*** Opening The data ***
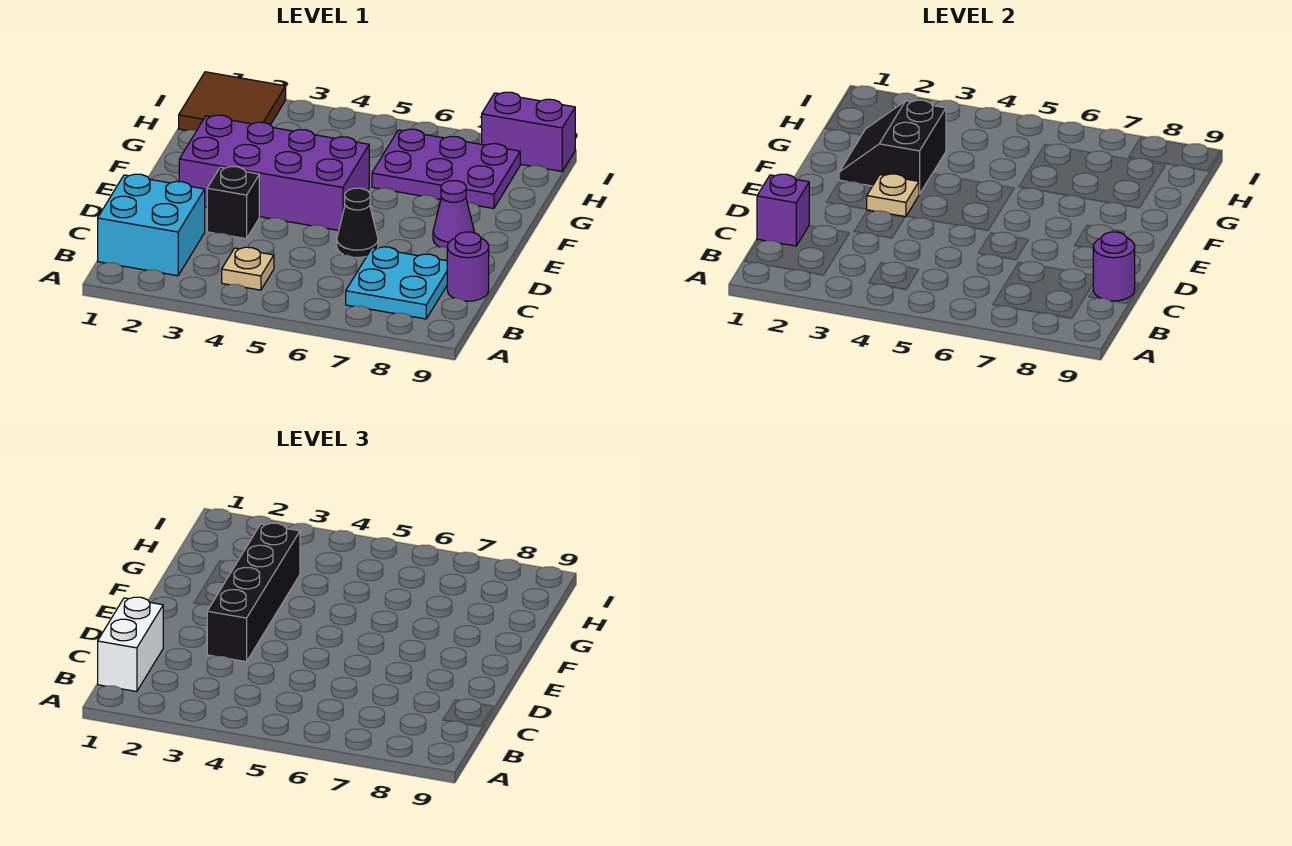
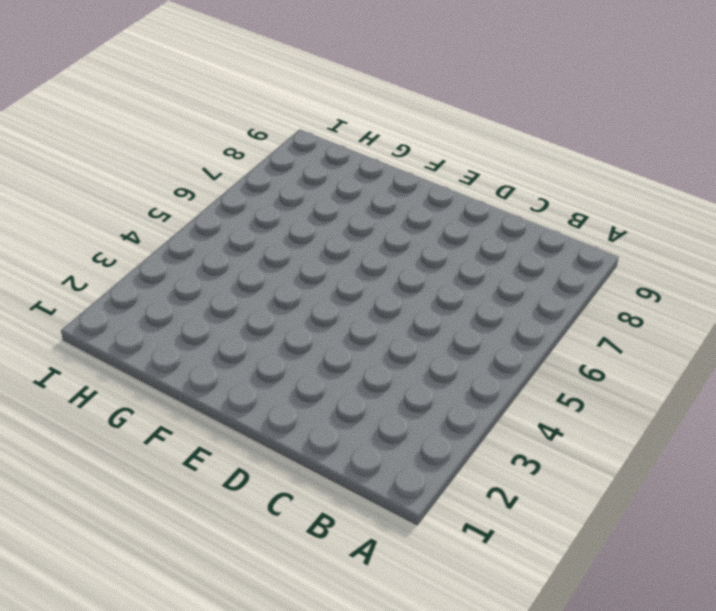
none -> cyan brick B1:C2 level 1
none -> tan plate B4 level 1
none -> cyan plate B7:C8 level 1

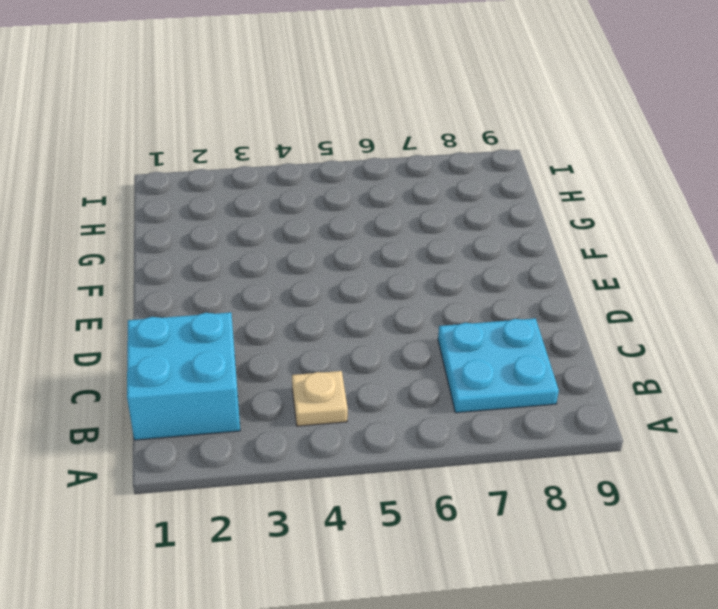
none -> purple round brick C9 level 1
none -> black brick D3 level 1
none -> black cone D6 level 1

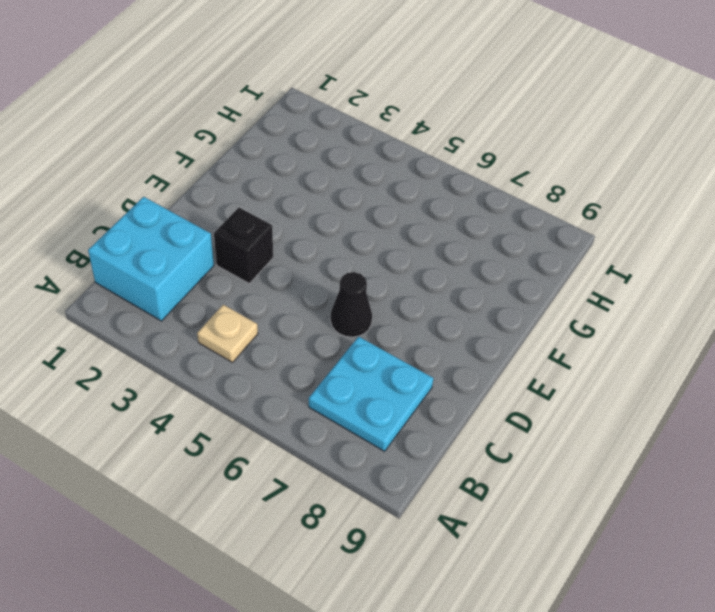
none -> purple round brick C9 level 1
none -> purple brick E2:F5 level 1
none -> purple cone E8 level 1

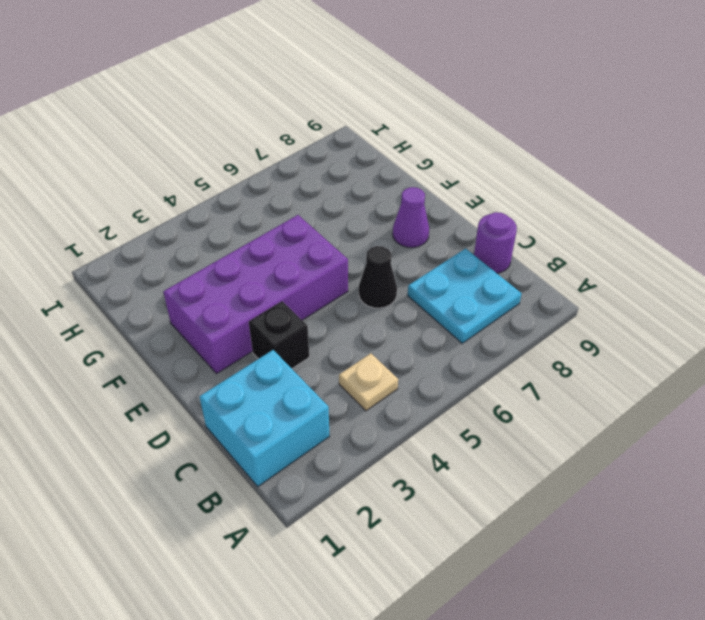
none -> purple plate G6:H8 level 1
none -> brown tile H1:I2 level 1
none -> purple brick I8:I9 level 1

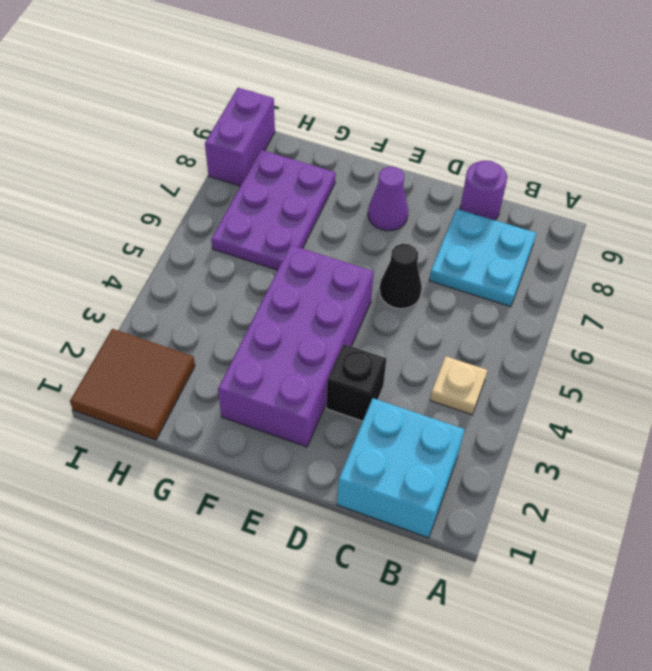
none -> purple brick C1 level 2
none -> purple round brick C9 level 2
none -> tan plate E3 level 2

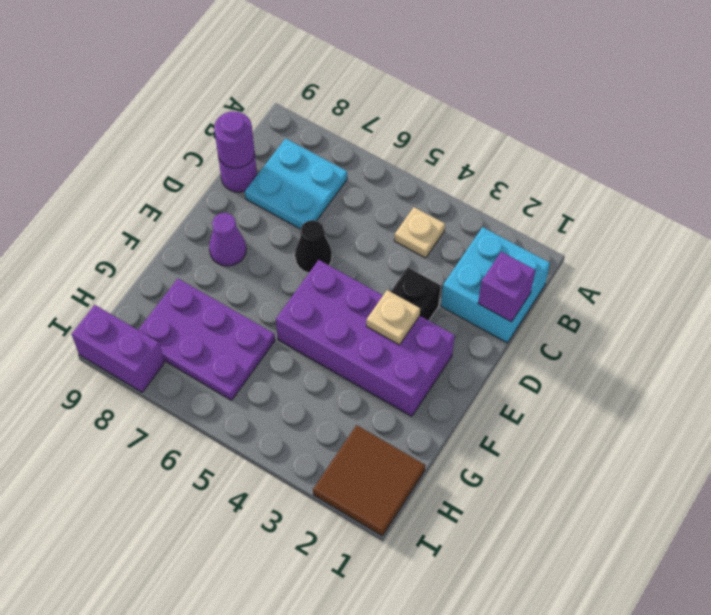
none -> black slope F2:G3 level 2 top 3
none -> white brick B1:C1 level 3
none -> black brick D3:G3 level 3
*** Closing The data ***
Your objective: Reproduce the lines from the one with "none -> purple brick E2:F5 level 1" through the end of the data, keeping both end lines, adding nothing, and dropping any pictures.

Reply:
none -> purple brick E2:F5 level 1
none -> purple cone E8 level 1

none -> purple plate G6:H8 level 1
none -> brown tile H1:I2 level 1
none -> purple brick I8:I9 level 1

none -> purple brick C1 level 2
none -> purple round brick C9 level 2
none -> tan plate E3 level 2

none -> black slope F2:G3 level 2 top 3
none -> white brick B1:C1 level 3
none -> black brick D3:G3 level 3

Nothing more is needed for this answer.